» Directions for this task
Search the records for the word "pixel" and pick out every line that has it.

» Task data
>>>>
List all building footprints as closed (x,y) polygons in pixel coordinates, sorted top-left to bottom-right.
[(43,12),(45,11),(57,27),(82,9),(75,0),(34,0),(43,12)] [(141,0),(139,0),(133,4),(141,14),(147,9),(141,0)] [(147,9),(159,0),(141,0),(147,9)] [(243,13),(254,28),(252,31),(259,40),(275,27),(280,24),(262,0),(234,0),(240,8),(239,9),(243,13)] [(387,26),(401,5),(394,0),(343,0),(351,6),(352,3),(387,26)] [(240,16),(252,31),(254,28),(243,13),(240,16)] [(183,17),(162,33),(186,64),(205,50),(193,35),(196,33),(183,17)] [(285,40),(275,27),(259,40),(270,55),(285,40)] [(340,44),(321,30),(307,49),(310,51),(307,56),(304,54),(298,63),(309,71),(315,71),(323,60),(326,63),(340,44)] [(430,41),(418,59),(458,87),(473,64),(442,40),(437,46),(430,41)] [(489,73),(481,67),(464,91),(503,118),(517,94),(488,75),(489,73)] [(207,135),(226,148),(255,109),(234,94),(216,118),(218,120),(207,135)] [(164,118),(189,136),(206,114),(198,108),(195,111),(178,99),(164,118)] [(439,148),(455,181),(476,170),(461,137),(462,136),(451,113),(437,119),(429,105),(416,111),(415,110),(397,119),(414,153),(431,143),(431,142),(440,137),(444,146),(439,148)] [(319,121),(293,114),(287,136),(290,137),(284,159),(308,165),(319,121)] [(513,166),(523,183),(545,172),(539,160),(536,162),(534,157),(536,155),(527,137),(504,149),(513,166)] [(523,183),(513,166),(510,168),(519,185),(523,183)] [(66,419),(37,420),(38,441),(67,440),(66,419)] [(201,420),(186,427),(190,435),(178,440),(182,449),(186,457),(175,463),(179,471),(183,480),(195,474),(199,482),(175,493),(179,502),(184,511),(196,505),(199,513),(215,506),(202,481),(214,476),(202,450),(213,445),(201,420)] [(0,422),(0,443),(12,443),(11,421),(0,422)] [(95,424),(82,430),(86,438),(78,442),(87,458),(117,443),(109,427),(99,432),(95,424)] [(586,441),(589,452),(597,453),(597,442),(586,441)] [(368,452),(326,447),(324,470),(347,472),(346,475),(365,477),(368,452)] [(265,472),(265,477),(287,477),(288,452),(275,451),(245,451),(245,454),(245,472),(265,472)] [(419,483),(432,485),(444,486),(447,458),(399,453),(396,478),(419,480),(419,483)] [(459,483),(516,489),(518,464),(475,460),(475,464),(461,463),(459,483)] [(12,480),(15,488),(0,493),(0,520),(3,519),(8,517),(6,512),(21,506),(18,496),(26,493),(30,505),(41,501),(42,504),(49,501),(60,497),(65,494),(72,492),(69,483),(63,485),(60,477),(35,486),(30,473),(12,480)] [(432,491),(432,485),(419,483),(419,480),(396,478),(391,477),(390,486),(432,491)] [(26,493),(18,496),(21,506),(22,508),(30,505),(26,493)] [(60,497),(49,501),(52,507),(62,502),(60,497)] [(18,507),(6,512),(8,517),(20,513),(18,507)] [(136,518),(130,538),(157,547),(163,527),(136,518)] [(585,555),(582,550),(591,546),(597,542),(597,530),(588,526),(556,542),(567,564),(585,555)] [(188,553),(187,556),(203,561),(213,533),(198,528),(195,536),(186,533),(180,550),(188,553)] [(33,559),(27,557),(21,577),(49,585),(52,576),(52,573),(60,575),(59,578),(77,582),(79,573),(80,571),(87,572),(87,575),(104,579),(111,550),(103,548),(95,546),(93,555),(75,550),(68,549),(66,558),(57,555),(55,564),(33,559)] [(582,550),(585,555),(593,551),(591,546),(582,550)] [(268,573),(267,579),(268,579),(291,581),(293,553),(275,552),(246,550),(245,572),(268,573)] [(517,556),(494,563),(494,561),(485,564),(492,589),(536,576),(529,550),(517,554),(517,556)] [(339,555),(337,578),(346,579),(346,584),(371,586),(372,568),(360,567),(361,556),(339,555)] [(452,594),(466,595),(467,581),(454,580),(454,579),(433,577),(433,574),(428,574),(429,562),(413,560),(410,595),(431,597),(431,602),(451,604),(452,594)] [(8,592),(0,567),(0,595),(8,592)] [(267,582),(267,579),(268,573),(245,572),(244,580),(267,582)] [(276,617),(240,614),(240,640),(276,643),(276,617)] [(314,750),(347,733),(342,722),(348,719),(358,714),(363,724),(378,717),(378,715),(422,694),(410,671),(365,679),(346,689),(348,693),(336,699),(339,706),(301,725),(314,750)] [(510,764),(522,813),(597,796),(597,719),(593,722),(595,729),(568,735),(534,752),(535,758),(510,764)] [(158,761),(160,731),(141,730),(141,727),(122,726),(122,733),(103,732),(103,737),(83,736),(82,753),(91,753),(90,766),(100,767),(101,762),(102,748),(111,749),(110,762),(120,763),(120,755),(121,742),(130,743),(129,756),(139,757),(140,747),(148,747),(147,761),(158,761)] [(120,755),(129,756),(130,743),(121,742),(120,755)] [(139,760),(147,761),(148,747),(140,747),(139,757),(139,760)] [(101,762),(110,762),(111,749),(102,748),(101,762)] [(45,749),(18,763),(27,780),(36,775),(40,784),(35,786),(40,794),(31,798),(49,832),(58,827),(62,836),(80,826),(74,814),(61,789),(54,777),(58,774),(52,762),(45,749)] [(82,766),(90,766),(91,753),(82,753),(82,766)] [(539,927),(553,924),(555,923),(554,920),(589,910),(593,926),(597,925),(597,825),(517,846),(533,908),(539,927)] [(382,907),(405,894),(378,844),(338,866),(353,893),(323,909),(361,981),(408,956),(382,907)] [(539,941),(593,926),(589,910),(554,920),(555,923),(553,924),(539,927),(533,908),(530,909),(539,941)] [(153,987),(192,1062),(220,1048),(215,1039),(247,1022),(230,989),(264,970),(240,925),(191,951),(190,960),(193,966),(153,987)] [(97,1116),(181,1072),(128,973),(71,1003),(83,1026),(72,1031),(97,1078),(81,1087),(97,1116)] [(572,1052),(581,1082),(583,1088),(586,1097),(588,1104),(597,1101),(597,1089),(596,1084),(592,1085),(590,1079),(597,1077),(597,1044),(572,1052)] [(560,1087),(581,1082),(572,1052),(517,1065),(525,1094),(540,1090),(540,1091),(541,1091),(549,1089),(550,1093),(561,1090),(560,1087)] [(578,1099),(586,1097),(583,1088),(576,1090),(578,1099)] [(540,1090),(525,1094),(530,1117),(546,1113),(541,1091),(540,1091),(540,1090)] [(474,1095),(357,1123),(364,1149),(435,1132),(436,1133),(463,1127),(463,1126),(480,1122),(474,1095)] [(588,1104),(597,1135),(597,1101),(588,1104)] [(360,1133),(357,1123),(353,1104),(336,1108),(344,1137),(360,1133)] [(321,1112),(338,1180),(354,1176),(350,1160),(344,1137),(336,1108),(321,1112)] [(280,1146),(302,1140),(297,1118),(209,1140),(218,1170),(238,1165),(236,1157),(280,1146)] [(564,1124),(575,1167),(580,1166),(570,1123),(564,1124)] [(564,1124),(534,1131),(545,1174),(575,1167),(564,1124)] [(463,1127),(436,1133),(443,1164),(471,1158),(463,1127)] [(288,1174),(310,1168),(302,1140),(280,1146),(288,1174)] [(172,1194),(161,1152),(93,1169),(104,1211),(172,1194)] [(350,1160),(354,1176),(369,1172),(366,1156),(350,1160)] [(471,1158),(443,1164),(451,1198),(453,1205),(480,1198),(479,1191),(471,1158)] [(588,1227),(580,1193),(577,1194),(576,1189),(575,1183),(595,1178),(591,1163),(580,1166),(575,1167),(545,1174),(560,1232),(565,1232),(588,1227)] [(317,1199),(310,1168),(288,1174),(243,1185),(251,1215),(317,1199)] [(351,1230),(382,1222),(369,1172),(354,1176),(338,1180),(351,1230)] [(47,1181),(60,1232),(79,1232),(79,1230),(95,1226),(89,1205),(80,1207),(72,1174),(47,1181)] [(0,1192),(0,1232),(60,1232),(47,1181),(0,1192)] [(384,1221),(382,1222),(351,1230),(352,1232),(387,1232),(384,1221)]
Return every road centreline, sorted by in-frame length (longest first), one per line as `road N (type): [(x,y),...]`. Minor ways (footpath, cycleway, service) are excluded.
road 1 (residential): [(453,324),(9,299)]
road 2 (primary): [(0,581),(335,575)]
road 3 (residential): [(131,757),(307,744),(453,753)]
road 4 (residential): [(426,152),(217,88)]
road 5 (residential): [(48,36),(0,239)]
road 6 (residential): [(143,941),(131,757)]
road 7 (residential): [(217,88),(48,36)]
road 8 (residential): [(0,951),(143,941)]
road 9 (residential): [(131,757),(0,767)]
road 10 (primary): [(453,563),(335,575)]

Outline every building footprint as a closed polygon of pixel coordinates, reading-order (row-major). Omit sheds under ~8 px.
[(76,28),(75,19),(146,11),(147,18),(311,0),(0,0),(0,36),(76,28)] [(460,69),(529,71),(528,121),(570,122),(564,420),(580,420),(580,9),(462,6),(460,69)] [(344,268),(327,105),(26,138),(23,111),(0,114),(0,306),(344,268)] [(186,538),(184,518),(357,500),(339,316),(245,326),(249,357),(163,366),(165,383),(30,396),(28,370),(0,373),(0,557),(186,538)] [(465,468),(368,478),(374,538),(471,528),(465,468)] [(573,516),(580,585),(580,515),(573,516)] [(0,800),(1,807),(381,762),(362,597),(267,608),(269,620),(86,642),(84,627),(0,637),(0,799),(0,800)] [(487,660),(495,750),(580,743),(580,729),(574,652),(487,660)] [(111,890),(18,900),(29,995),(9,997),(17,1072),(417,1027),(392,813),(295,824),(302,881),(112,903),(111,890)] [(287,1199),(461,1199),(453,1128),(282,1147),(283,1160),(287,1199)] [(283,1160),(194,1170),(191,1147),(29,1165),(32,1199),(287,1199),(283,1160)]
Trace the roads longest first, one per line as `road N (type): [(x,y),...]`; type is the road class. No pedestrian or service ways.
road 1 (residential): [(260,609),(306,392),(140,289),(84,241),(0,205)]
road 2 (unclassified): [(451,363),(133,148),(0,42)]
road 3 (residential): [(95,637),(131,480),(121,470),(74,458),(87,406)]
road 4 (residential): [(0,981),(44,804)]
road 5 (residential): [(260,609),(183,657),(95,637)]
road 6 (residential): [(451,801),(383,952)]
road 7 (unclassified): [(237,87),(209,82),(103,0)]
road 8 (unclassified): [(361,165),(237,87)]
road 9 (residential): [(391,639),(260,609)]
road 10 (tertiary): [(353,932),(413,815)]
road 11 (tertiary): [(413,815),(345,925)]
<<<<
» Written response
List all building footprints as closed (x,y) polygons in pixel coordinates, sorted top-left to bottom-right.
Outline every building footprint as a closed polygon of pixel coordinates, reading-order (row-major). Omit sheds under ~8 px.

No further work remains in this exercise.